Exactly reproduce all the records, keeping pictures out of the copy.

Dataset content:
::::
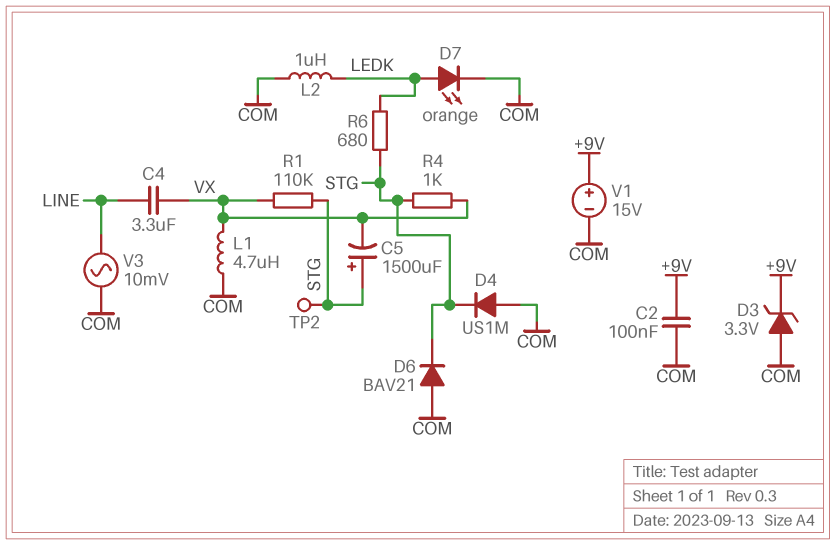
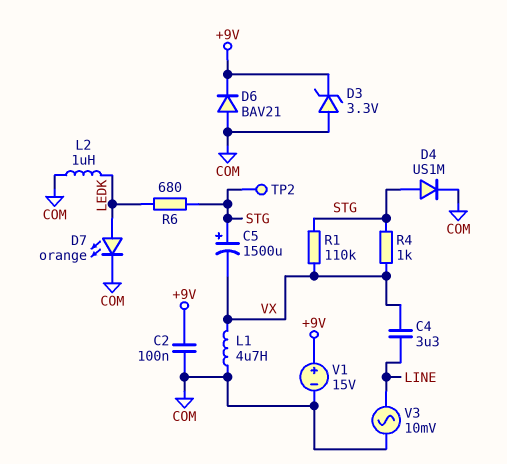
D4: diode US1M (A COM, K STG) -> diode US1M (A STG, K COM)
D6: diode BAV21 (A COM, K STG) -> diode BAV21 (A COM, K +9V)

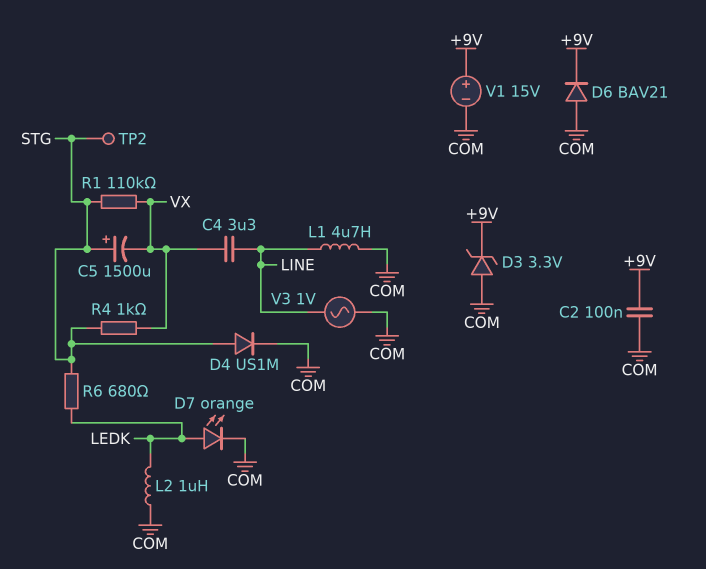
L1: 4.7uH (COM, VX) -> 4.7uH (COM, LINE)
V3: AC 10mV (COM, LINE) -> AC 1V (COM, LINE)

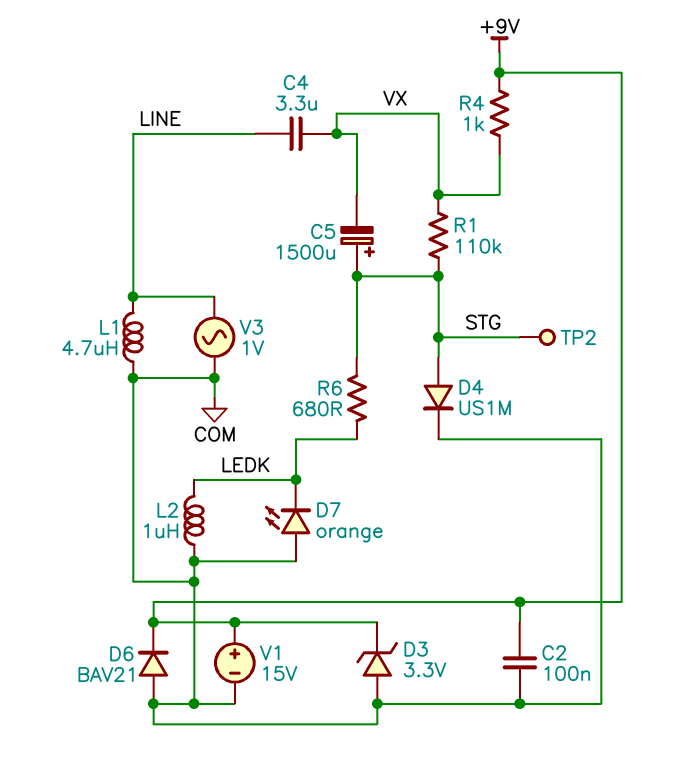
D7: LED orange (A LEDK, K COM) -> LED orange (A COM, K LEDK)
R4: 1k (STG, VX) -> 1k (+9V, VX)

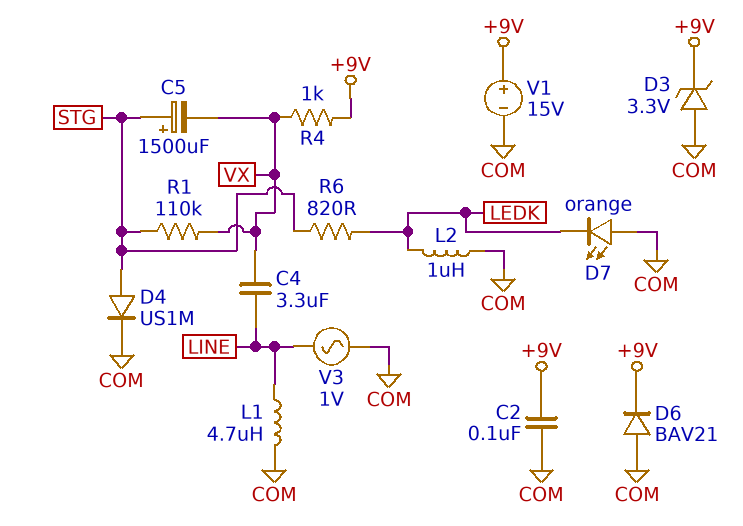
R6: 680 (LEDK, STG) -> 820 (LEDK, STG)
TP2: test point (STG) -> none

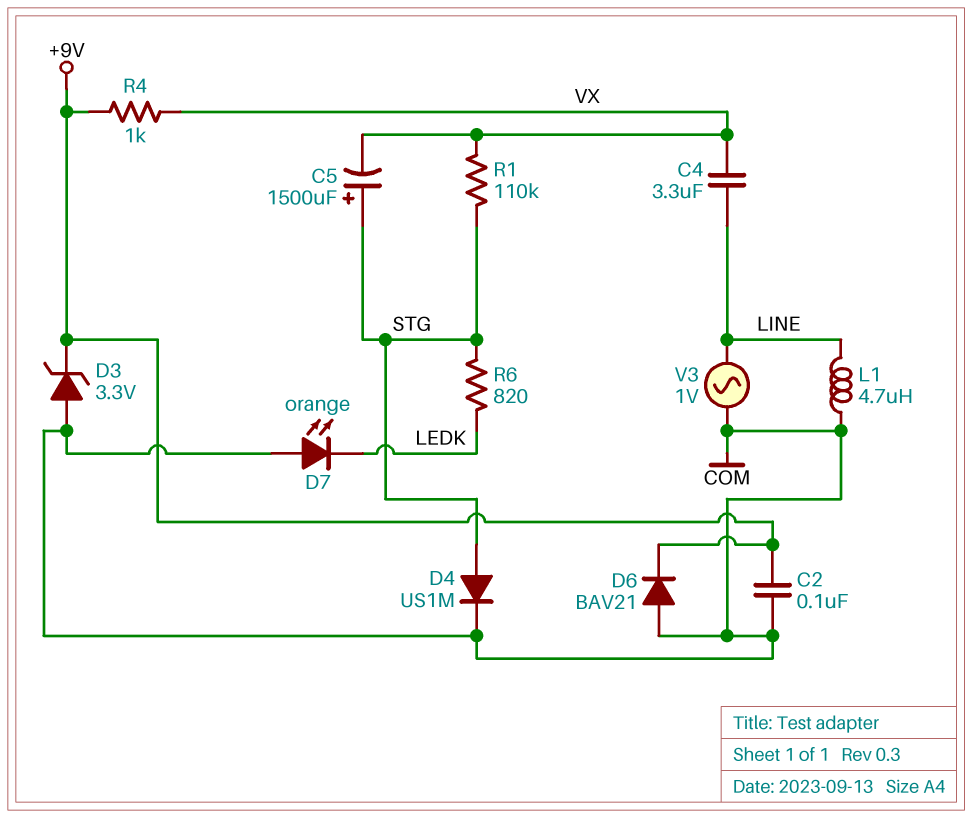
L2: 1uH (COM, LEDK) -> none
V1: 15V (plus +9V, minus COM) -> none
::::
Reply:
D4: diode US1M (A COM, K STG) -> diode US1M (A STG, K COM)
D6: diode BAV21 (A COM, K STG) -> diode BAV21 (A COM, K +9V)

L1: 4.7uH (COM, VX) -> 4.7uH (COM, LINE)
V3: AC 10mV (COM, LINE) -> AC 1V (COM, LINE)

D7: LED orange (A LEDK, K COM) -> LED orange (A COM, K LEDK)
R4: 1k (STG, VX) -> 1k (+9V, VX)

R6: 680 (LEDK, STG) -> 820 (LEDK, STG)
TP2: test point (STG) -> none

L2: 1uH (COM, LEDK) -> none
V1: 15V (plus +9V, minus COM) -> none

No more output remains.